WHAT TO WORK ON: When a line in the entries below contains "NMOS", tally it; give the tally with nothing added.

+++ RECORDS FOR THE TASK +++

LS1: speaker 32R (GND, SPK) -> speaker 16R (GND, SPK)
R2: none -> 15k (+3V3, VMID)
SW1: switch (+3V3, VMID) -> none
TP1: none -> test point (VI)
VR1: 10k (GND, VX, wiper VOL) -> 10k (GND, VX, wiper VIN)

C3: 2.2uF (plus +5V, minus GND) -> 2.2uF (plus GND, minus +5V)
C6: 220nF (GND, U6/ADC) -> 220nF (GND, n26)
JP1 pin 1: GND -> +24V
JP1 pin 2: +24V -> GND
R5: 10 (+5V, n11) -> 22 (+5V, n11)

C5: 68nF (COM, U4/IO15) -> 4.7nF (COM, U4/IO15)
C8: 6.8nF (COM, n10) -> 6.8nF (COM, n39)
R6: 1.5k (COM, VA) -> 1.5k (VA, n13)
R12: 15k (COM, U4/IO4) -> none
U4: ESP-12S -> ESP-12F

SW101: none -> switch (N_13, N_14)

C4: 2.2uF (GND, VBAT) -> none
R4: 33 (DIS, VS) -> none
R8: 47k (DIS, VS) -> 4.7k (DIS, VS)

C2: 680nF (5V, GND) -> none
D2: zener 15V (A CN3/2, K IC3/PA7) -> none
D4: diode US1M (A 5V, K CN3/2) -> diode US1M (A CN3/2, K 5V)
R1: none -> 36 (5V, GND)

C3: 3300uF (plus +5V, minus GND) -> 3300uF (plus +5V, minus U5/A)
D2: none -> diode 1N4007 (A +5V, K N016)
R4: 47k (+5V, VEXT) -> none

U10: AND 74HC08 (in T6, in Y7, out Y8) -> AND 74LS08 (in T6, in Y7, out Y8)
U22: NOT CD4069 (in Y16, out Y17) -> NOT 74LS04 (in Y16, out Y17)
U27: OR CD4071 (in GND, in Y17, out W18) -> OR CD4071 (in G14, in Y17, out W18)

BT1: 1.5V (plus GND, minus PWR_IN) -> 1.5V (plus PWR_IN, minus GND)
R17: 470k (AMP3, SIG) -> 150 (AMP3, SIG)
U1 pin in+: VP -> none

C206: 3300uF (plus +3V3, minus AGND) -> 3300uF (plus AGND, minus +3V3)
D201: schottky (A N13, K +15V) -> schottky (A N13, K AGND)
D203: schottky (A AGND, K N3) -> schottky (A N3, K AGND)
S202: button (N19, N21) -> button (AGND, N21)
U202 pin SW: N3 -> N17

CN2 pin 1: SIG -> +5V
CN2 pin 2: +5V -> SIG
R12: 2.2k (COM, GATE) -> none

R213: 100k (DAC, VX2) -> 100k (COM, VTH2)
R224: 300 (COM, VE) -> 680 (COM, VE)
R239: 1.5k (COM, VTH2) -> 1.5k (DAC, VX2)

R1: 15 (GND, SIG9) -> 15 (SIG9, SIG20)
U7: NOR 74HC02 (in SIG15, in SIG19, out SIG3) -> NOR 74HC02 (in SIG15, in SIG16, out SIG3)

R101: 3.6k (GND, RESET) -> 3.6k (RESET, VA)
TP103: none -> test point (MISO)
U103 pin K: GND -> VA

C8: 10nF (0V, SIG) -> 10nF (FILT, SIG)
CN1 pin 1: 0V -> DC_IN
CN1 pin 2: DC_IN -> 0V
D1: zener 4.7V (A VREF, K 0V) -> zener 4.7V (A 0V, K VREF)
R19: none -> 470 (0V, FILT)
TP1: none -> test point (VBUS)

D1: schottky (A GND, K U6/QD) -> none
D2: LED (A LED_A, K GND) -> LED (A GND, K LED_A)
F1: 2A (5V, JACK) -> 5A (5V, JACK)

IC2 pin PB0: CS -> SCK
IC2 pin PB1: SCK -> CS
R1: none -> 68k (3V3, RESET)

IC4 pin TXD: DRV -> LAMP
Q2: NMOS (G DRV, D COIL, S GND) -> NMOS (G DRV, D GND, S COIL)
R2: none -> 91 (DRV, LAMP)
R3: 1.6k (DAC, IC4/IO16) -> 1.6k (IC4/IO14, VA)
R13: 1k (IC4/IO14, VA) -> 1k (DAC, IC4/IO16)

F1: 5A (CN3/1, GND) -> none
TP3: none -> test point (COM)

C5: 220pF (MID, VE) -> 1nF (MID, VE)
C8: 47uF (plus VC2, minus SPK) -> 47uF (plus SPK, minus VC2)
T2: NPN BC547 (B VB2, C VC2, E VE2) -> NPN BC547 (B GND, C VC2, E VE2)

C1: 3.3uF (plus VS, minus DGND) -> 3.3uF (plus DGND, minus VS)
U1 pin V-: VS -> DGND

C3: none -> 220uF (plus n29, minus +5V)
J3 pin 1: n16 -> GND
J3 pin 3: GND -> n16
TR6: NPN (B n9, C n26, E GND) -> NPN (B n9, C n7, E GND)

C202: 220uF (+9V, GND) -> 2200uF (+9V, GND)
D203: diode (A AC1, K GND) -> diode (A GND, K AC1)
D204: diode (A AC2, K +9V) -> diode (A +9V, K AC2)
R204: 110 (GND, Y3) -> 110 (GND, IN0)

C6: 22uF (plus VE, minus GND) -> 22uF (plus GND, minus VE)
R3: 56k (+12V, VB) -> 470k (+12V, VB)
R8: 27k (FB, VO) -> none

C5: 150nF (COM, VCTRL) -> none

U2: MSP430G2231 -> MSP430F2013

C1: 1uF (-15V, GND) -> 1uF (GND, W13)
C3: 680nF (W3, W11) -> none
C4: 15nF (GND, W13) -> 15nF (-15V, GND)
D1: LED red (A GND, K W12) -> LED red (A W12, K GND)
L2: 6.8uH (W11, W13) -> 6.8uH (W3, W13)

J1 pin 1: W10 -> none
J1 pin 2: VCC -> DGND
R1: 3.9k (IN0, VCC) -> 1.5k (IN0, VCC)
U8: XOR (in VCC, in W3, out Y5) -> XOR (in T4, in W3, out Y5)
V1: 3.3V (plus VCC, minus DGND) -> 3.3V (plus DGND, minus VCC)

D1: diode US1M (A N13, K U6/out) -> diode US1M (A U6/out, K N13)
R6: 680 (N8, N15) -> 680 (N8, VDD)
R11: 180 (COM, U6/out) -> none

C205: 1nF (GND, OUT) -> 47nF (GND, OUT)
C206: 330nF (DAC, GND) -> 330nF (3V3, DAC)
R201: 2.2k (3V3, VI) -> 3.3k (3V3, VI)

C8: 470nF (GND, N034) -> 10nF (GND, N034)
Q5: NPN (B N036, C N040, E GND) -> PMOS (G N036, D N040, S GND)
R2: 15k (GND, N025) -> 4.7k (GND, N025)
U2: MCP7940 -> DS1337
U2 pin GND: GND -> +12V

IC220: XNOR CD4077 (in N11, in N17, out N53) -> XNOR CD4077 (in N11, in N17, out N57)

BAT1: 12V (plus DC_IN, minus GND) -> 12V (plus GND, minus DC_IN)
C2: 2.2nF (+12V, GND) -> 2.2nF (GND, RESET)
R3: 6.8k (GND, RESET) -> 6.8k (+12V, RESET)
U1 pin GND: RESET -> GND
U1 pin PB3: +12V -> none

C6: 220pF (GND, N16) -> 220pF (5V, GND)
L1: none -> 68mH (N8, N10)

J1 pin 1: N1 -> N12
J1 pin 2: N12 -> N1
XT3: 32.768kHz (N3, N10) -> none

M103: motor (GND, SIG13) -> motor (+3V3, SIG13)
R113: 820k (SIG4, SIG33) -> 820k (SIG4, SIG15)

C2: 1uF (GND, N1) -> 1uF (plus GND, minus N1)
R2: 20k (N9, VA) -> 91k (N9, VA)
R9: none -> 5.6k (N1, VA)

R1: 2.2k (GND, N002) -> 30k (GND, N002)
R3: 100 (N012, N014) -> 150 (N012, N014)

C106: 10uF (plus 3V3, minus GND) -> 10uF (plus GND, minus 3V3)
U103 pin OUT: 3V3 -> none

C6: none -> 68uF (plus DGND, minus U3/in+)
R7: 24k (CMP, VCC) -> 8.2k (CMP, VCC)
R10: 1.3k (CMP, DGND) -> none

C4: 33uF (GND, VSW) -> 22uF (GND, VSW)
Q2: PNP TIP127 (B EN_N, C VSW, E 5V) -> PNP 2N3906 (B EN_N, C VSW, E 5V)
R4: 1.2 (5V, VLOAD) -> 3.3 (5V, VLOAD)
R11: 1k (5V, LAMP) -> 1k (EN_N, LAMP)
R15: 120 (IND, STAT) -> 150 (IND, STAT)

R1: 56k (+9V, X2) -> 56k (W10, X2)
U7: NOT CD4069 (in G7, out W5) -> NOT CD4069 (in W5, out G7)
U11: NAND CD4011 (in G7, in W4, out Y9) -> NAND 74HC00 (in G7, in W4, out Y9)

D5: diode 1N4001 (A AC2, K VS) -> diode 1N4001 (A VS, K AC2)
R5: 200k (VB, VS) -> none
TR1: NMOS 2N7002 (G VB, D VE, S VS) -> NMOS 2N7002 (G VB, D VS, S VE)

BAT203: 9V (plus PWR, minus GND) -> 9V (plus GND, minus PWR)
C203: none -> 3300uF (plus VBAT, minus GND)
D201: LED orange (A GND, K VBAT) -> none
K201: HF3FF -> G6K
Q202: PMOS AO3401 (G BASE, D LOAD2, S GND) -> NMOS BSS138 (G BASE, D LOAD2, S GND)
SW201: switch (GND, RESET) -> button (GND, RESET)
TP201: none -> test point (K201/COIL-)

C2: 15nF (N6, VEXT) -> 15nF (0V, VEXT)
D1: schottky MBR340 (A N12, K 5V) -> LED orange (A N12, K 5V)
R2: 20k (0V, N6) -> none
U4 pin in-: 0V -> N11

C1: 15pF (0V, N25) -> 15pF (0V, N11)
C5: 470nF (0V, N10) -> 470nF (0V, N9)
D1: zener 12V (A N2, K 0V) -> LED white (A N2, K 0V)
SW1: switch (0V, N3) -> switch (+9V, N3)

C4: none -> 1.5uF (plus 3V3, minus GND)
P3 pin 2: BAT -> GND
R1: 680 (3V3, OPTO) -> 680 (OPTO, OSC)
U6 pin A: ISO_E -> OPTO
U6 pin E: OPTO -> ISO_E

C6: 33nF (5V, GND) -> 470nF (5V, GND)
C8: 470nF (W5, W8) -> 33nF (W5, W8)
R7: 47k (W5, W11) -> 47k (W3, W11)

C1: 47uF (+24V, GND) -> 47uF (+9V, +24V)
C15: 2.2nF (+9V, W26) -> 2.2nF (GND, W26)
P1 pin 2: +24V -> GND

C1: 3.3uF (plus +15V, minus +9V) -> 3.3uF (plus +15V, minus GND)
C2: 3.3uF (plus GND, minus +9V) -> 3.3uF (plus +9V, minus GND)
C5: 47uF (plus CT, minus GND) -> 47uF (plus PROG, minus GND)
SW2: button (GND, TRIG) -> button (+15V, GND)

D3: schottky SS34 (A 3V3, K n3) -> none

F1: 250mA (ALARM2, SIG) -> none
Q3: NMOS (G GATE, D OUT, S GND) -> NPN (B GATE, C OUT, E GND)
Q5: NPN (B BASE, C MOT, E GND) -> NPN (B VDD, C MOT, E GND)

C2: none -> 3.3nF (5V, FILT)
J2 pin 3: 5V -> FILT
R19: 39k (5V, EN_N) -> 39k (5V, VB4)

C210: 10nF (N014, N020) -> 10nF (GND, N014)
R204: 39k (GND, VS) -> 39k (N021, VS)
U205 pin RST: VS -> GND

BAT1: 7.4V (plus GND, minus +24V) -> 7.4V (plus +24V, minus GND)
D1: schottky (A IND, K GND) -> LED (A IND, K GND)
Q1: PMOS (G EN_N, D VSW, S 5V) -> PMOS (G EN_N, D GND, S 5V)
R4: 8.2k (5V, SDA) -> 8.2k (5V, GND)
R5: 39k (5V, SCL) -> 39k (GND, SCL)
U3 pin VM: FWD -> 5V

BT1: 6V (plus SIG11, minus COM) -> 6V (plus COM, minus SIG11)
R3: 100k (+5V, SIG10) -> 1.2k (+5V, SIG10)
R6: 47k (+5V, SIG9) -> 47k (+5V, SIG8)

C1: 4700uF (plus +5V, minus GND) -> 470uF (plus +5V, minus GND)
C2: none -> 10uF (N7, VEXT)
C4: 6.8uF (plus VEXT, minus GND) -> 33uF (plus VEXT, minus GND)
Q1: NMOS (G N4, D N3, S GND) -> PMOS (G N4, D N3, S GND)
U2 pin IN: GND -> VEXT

+++

SOLUTION: 5